**Problem requirements**
The listing is to be printed in full, exactly as given.

**Study material**
────
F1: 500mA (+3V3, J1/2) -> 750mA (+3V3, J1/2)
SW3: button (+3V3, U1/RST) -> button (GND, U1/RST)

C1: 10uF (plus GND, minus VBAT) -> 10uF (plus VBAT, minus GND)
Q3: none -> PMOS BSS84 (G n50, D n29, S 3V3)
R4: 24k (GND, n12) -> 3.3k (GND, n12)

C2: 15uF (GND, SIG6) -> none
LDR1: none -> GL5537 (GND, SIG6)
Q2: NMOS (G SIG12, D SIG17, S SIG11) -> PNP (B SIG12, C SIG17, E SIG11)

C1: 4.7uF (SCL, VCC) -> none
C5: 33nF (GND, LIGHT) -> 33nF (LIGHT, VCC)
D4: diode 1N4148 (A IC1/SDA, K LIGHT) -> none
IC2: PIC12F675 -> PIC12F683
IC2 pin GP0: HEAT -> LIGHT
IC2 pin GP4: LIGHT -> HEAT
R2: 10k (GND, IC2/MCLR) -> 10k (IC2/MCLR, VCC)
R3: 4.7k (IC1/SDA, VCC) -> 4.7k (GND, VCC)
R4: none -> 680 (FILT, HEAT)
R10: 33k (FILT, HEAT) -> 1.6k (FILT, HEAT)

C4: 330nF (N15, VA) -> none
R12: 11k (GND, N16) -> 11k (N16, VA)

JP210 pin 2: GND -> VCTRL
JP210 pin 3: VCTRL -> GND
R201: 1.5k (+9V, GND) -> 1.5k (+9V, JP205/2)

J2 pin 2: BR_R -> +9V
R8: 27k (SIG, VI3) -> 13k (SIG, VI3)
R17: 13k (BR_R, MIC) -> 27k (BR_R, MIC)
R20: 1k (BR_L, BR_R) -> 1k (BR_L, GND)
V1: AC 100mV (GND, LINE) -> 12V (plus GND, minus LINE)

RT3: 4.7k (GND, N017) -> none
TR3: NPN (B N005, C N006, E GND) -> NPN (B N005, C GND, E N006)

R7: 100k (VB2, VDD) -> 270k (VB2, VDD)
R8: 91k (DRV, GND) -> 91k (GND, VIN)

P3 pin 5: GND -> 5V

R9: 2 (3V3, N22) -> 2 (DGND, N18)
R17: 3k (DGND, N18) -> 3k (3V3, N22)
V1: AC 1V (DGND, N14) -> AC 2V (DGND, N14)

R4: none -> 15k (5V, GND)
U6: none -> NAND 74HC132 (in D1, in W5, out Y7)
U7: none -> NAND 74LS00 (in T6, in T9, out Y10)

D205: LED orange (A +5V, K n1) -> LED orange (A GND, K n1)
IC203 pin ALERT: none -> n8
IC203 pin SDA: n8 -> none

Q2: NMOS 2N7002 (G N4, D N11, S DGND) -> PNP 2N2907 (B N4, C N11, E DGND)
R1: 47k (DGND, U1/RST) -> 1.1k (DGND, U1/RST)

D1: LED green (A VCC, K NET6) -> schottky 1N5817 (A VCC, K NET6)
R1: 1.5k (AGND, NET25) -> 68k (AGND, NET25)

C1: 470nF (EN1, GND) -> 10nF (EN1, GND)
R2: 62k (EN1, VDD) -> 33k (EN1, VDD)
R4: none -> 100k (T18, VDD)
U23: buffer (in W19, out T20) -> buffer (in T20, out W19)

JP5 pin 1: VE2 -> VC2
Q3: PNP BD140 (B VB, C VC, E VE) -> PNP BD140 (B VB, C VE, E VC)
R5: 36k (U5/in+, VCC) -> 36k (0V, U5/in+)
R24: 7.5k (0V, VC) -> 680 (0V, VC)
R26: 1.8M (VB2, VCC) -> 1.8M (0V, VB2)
────
**Output for this exercise**
F1: 500mA (+3V3, J1/2) -> 750mA (+3V3, J1/2)
SW3: button (+3V3, U1/RST) -> button (GND, U1/RST)

C1: 10uF (plus GND, minus VBAT) -> 10uF (plus VBAT, minus GND)
Q3: none -> PMOS BSS84 (G n50, D n29, S 3V3)
R4: 24k (GND, n12) -> 3.3k (GND, n12)

C2: 15uF (GND, SIG6) -> none
LDR1: none -> GL5537 (GND, SIG6)
Q2: NMOS (G SIG12, D SIG17, S SIG11) -> PNP (B SIG12, C SIG17, E SIG11)

C1: 4.7uF (SCL, VCC) -> none
C5: 33nF (GND, LIGHT) -> 33nF (LIGHT, VCC)
D4: diode 1N4148 (A IC1/SDA, K LIGHT) -> none
IC2: PIC12F675 -> PIC12F683
IC2 pin GP0: HEAT -> LIGHT
IC2 pin GP4: LIGHT -> HEAT
R2: 10k (GND, IC2/MCLR) -> 10k (IC2/MCLR, VCC)
R3: 4.7k (IC1/SDA, VCC) -> 4.7k (GND, VCC)
R4: none -> 680 (FILT, HEAT)
R10: 33k (FILT, HEAT) -> 1.6k (FILT, HEAT)

C4: 330nF (N15, VA) -> none
R12: 11k (GND, N16) -> 11k (N16, VA)

JP210 pin 2: GND -> VCTRL
JP210 pin 3: VCTRL -> GND
R201: 1.5k (+9V, GND) -> 1.5k (+9V, JP205/2)

J2 pin 2: BR_R -> +9V
R8: 27k (SIG, VI3) -> 13k (SIG, VI3)
R17: 13k (BR_R, MIC) -> 27k (BR_R, MIC)
R20: 1k (BR_L, BR_R) -> 1k (BR_L, GND)
V1: AC 100mV (GND, LINE) -> 12V (plus GND, minus LINE)

RT3: 4.7k (GND, N017) -> none
TR3: NPN (B N005, C N006, E GND) -> NPN (B N005, C GND, E N006)

R7: 100k (VB2, VDD) -> 270k (VB2, VDD)
R8: 91k (DRV, GND) -> 91k (GND, VIN)

P3 pin 5: GND -> 5V

R9: 2 (3V3, N22) -> 2 (DGND, N18)
R17: 3k (DGND, N18) -> 3k (3V3, N22)
V1: AC 1V (DGND, N14) -> AC 2V (DGND, N14)

R4: none -> 15k (5V, GND)
U6: none -> NAND 74HC132 (in D1, in W5, out Y7)
U7: none -> NAND 74LS00 (in T6, in T9, out Y10)

D205: LED orange (A +5V, K n1) -> LED orange (A GND, K n1)
IC203 pin ALERT: none -> n8
IC203 pin SDA: n8 -> none

Q2: NMOS 2N7002 (G N4, D N11, S DGND) -> PNP 2N2907 (B N4, C N11, E DGND)
R1: 47k (DGND, U1/RST) -> 1.1k (DGND, U1/RST)

D1: LED green (A VCC, K NET6) -> schottky 1N5817 (A VCC, K NET6)
R1: 1.5k (AGND, NET25) -> 68k (AGND, NET25)

C1: 470nF (EN1, GND) -> 10nF (EN1, GND)
R2: 62k (EN1, VDD) -> 33k (EN1, VDD)
R4: none -> 100k (T18, VDD)
U23: buffer (in W19, out T20) -> buffer (in T20, out W19)

JP5 pin 1: VE2 -> VC2
Q3: PNP BD140 (B VB, C VC, E VE) -> PNP BD140 (B VB, C VE, E VC)
R5: 36k (U5/in+, VCC) -> 36k (0V, U5/in+)
R24: 7.5k (0V, VC) -> 680 (0V, VC)
R26: 1.8M (VB2, VCC) -> 1.8M (0V, VB2)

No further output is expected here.